* **Supplied records**
Content starts
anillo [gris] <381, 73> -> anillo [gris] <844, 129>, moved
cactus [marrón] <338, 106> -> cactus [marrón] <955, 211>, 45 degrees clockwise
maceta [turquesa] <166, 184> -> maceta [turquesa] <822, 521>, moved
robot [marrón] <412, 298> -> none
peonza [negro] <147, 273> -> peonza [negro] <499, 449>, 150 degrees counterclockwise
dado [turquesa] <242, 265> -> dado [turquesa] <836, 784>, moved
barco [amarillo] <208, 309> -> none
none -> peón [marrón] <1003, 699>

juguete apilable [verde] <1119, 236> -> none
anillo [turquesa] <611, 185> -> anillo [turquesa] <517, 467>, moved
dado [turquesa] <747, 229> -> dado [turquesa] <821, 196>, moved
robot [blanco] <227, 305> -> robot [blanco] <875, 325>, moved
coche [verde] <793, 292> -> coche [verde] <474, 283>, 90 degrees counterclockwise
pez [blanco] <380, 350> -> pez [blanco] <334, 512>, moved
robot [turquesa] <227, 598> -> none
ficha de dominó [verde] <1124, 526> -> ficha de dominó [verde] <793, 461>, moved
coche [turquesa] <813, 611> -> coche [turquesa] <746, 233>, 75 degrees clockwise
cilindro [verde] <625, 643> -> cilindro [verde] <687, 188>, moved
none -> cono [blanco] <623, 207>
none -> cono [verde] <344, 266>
Content ends
Content starts
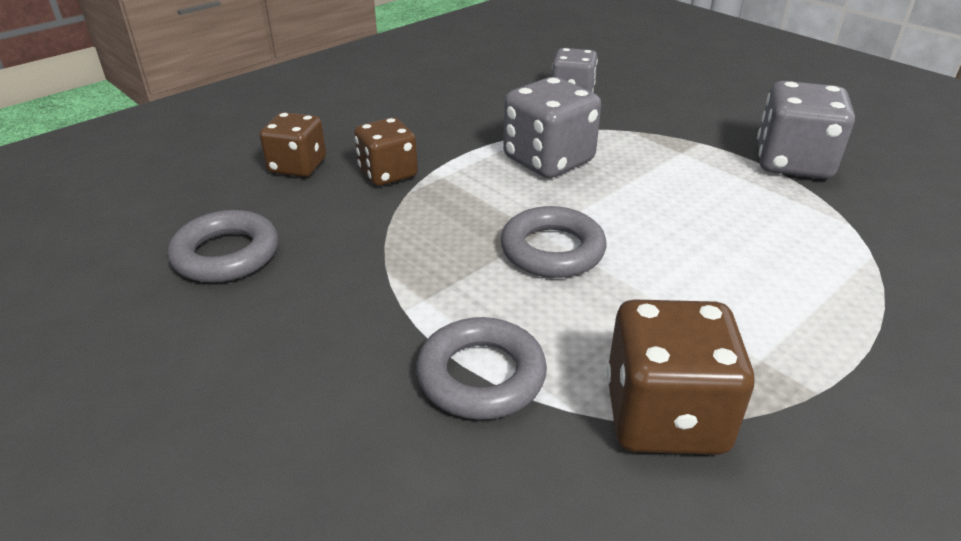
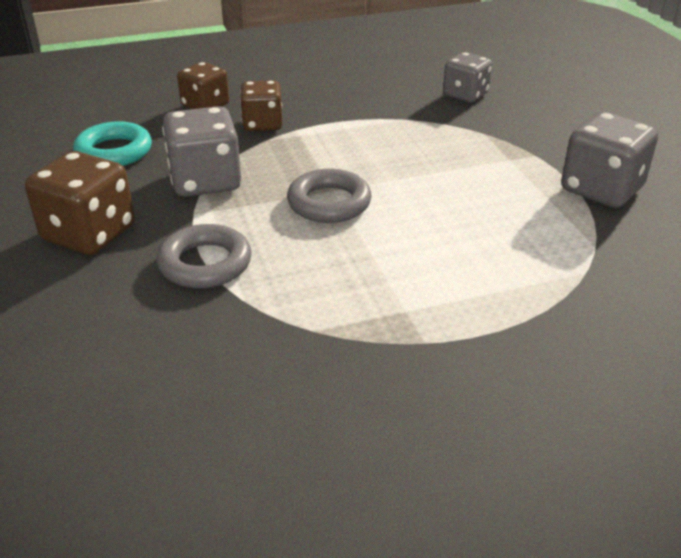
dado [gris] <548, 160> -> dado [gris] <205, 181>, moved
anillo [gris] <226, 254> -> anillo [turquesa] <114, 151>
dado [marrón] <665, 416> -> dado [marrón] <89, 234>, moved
Content ends
Content starts
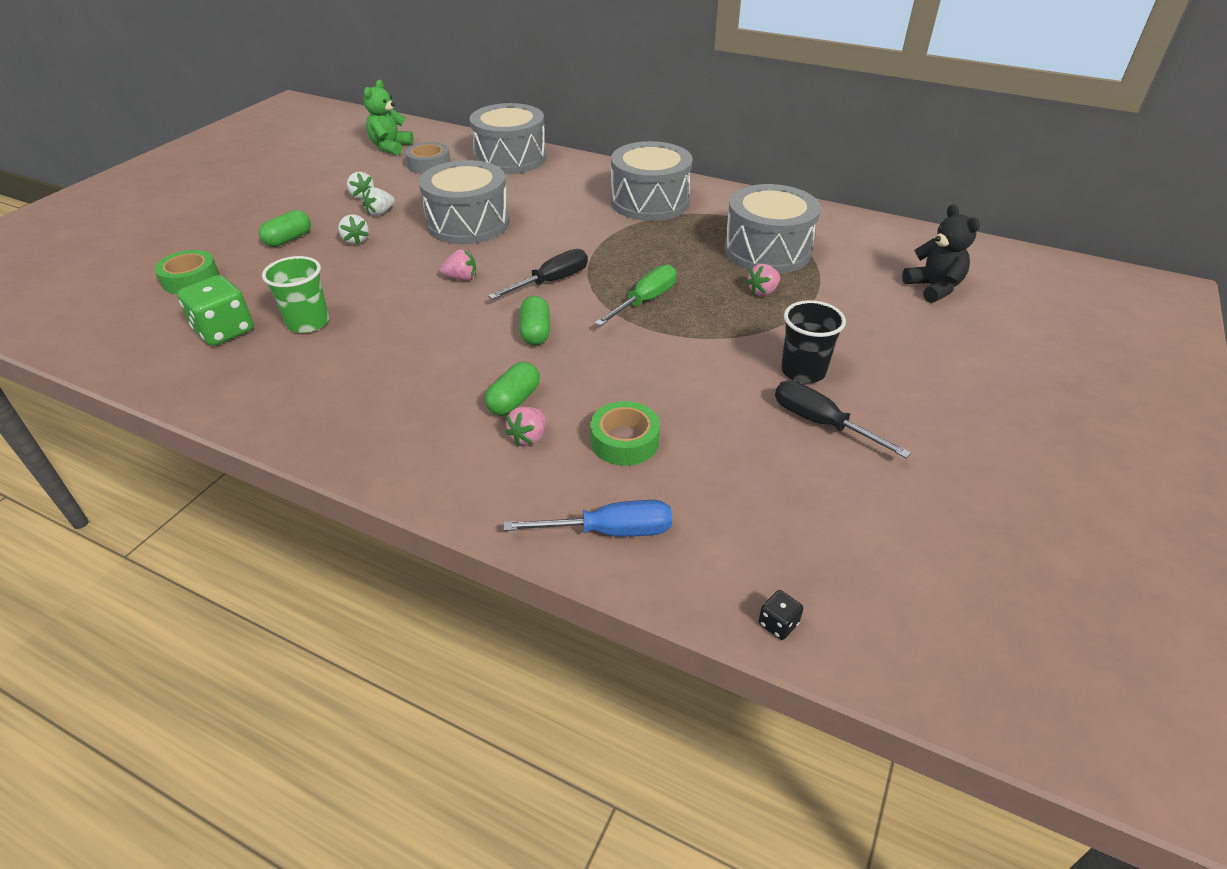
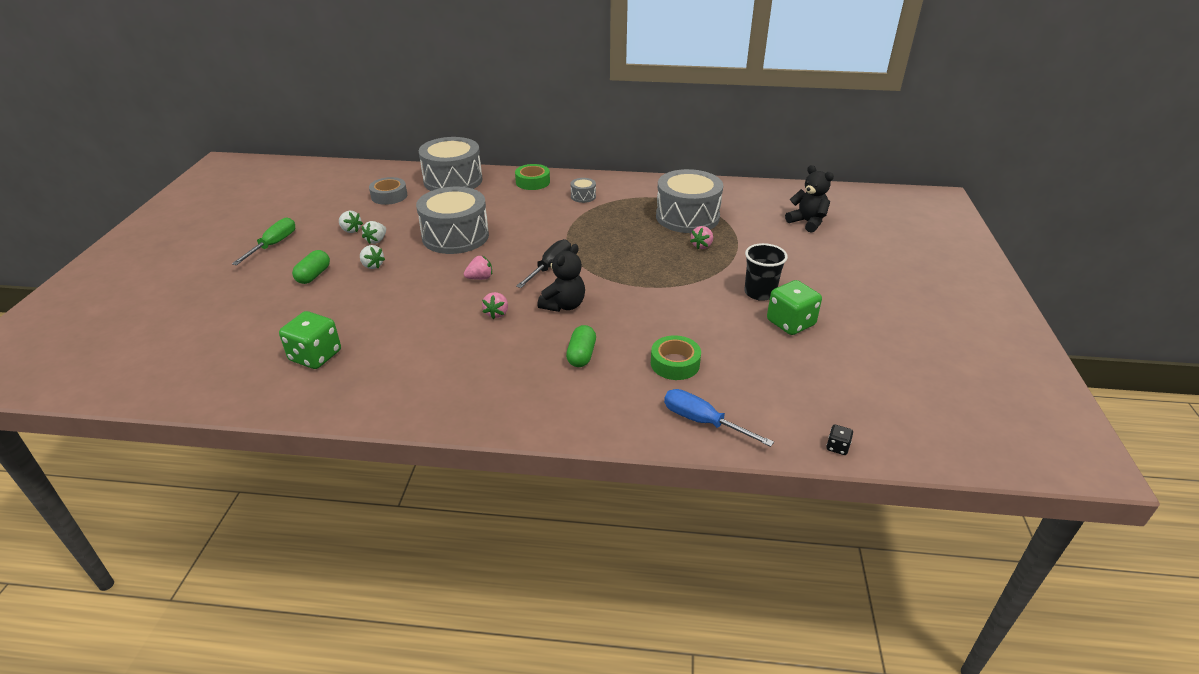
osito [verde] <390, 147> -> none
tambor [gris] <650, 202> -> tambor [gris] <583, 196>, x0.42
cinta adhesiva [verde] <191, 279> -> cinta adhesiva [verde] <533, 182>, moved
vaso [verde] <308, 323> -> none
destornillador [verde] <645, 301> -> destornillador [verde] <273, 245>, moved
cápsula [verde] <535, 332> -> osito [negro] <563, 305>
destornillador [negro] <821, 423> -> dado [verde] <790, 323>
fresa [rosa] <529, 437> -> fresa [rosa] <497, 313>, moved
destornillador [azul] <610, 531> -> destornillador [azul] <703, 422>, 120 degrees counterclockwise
Content ends
* **What you have to do**
The lines above from the one containing "anillo [gris] <381, 73>" through the one containing "barco [amarillo] <208, 309> -> none" are to be set down exactly, and no others.

* **Written reply**
anillo [gris] <381, 73> -> anillo [gris] <844, 129>, moved
cactus [marrón] <338, 106> -> cactus [marrón] <955, 211>, 45 degrees clockwise
maceta [turquesa] <166, 184> -> maceta [turquesa] <822, 521>, moved
robot [marrón] <412, 298> -> none
peonza [negro] <147, 273> -> peonza [negro] <499, 449>, 150 degrees counterclockwise
dado [turquesa] <242, 265> -> dado [turquesa] <836, 784>, moved
barco [amarillo] <208, 309> -> none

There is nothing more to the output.